■ **Task instructions**:
The lines from the one containing "blue pentagon: (242, 253)" to the end of the entries, both included, are what you need to transcribe exactly, without pictures and without anything else.

○ ○ ○ ○ ○ ○ ○

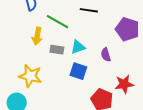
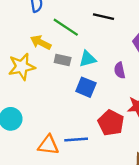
yellow arrow: (37, 36) -> (41, 42), turned 102
yellow star: (30, 76) -> (22, 67), moved, turned -30

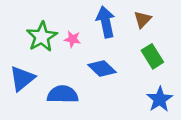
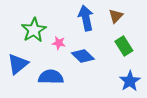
pink star: (72, 39) -> (59, 43), moved

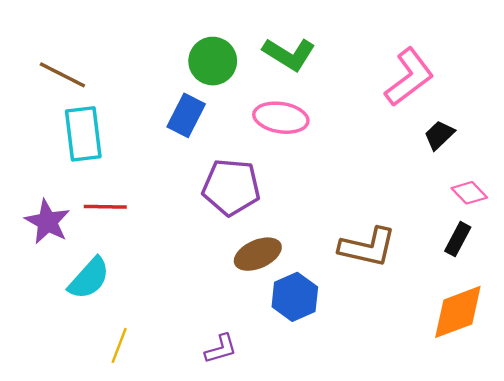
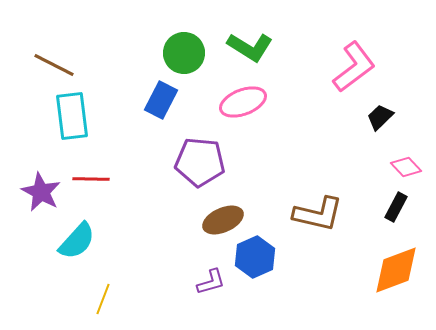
pink ellipse: (281, 118) -> (243, 102), turned -30
purple L-shape: (221, 349) -> (211, 282), moved

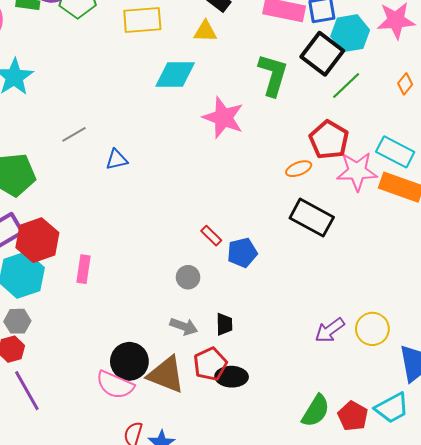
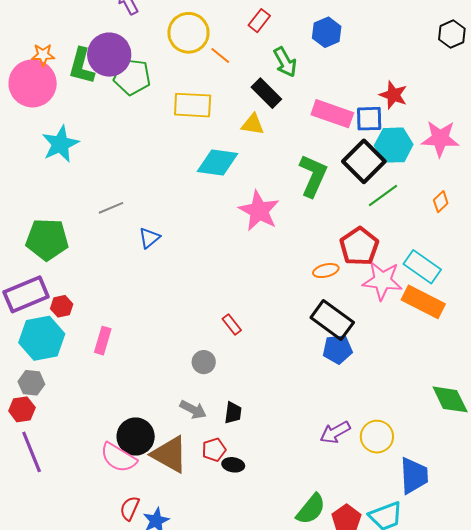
blue triangle: (117, 160) -> (149, 238), turned -35
red hexagon: (37, 240) -> (62, 306), size x0.5
blue pentagon: (242, 253) -> (338, 349), moved
red pentagon: (210, 364) -> (214, 450), size x0.7
black ellipse: (232, 377) -> (233, 465), size x0.7

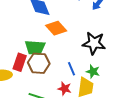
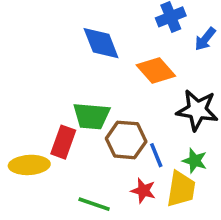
orange diamond: (56, 28) -> (156, 71), moved
brown hexagon: (39, 63) -> (126, 140), moved

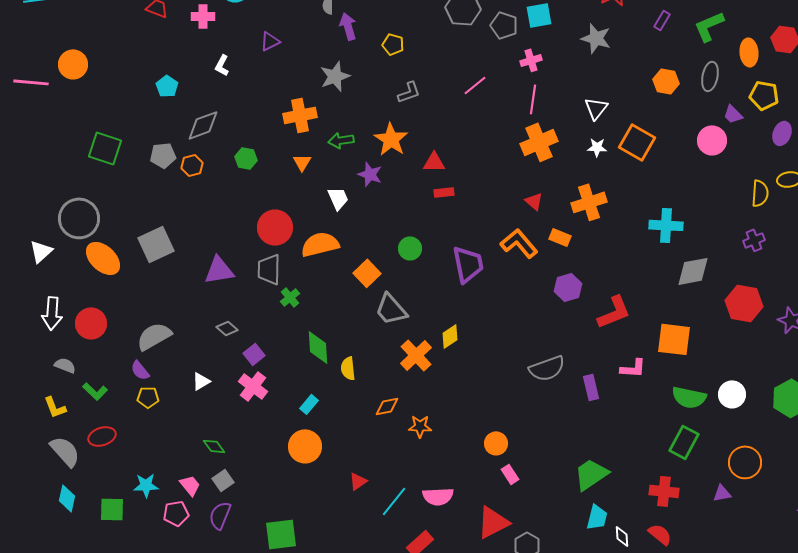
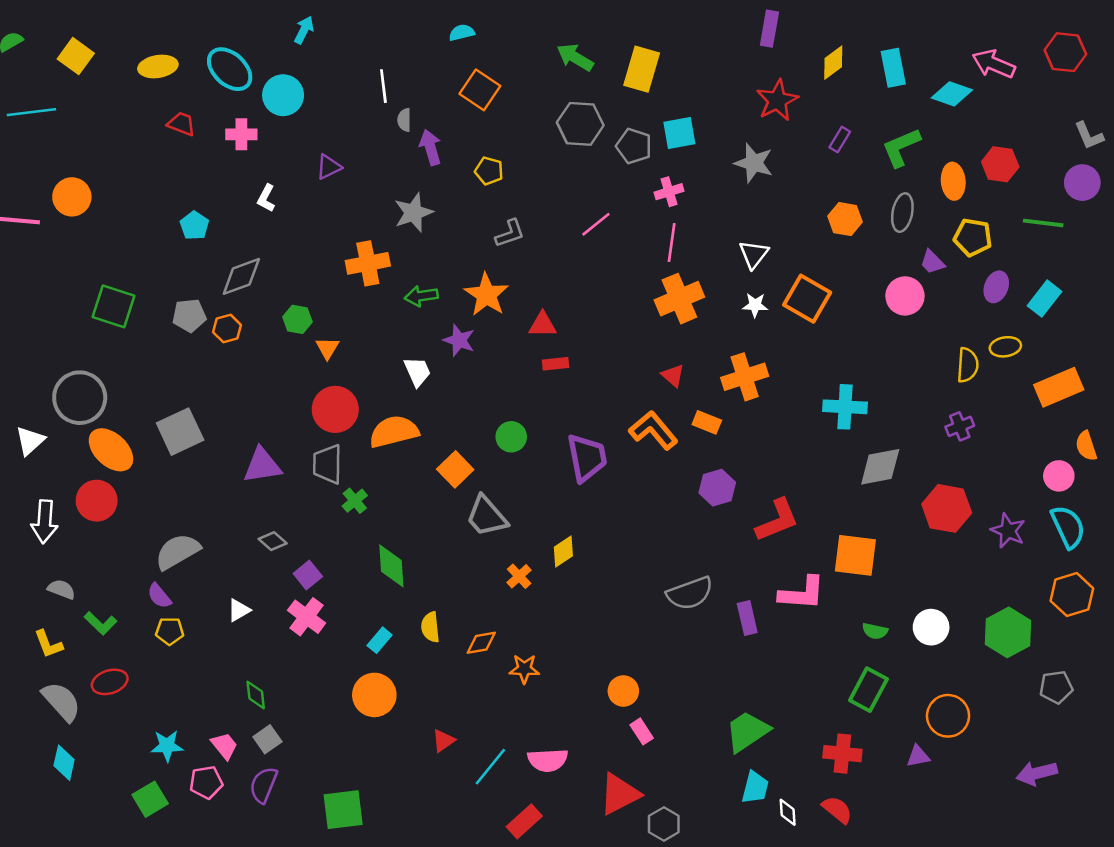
orange triangle: (302, 162) -> (327, 348), moved
red circle: (91, 323) -> (97, 501), moved
orange cross: (416, 355) -> (519, 576), size x0.6
yellow semicircle: (348, 368) -> (430, 627), moved
pink L-shape: (633, 368) -> (802, 593), size x1.4
green semicircle: (689, 397) -> (875, 631), size x0.6
green diamond: (214, 446) -> (256, 695), turned 30
green square: (112, 509) -> (150, 799), moved, turned -32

○ ○ ○ ○ ○ ○ ○

■ **Result of this exercise**:
blue pentagon: (242, 253) -> (338, 349), moved
red pentagon: (210, 364) -> (214, 450), size x0.7
black ellipse: (232, 377) -> (233, 465), size x0.7

orange diamond: (56, 28) -> (156, 71), moved
brown hexagon: (39, 63) -> (126, 140), moved

orange triangle: (302, 162) -> (327, 348), moved
red circle: (91, 323) -> (97, 501), moved
orange cross: (416, 355) -> (519, 576), size x0.6
yellow semicircle: (348, 368) -> (430, 627), moved
pink L-shape: (633, 368) -> (802, 593), size x1.4
green semicircle: (689, 397) -> (875, 631), size x0.6
green diamond: (214, 446) -> (256, 695), turned 30
green square: (112, 509) -> (150, 799), moved, turned -32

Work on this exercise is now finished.